Exercise input =
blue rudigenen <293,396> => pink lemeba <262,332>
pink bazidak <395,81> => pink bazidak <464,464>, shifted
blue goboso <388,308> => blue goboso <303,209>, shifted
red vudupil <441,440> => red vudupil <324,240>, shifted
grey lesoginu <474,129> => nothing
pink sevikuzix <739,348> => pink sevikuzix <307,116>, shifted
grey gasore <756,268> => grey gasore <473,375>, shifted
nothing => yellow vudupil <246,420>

--

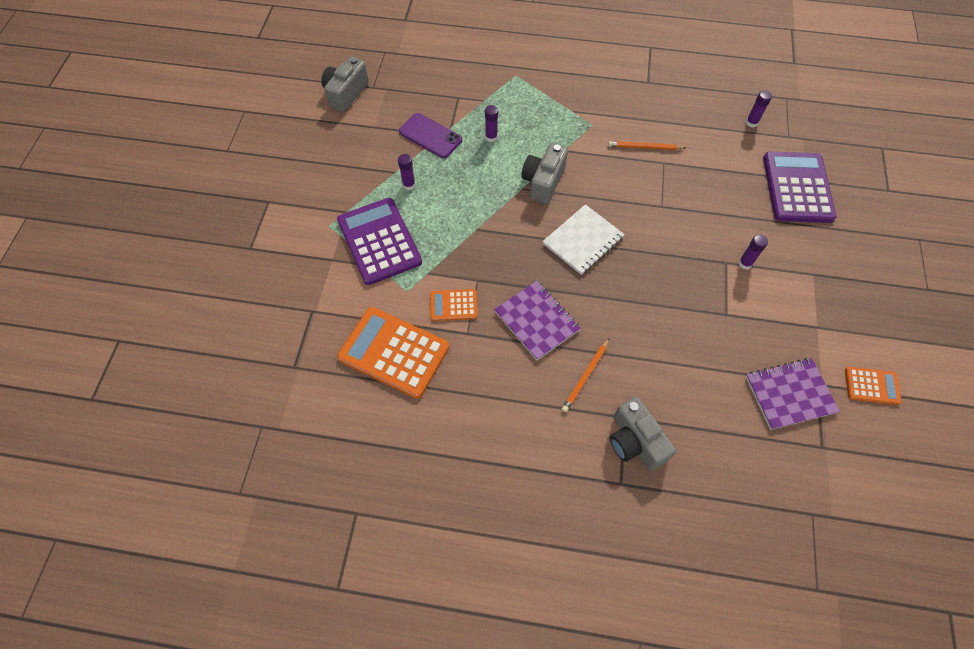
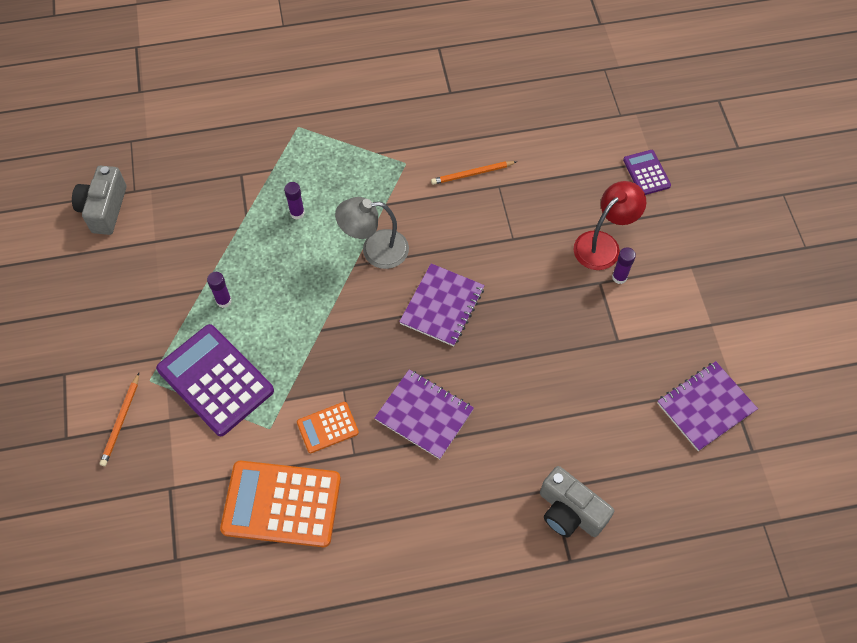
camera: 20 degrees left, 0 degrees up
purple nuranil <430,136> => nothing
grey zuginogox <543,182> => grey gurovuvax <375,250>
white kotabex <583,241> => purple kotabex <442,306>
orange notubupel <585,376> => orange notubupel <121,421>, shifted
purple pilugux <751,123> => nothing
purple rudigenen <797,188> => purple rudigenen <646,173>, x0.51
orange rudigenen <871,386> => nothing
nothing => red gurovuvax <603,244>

What is needed =
Please state how many lines hold the string "blue" in the listing above, giving the figure alone.

Result =
2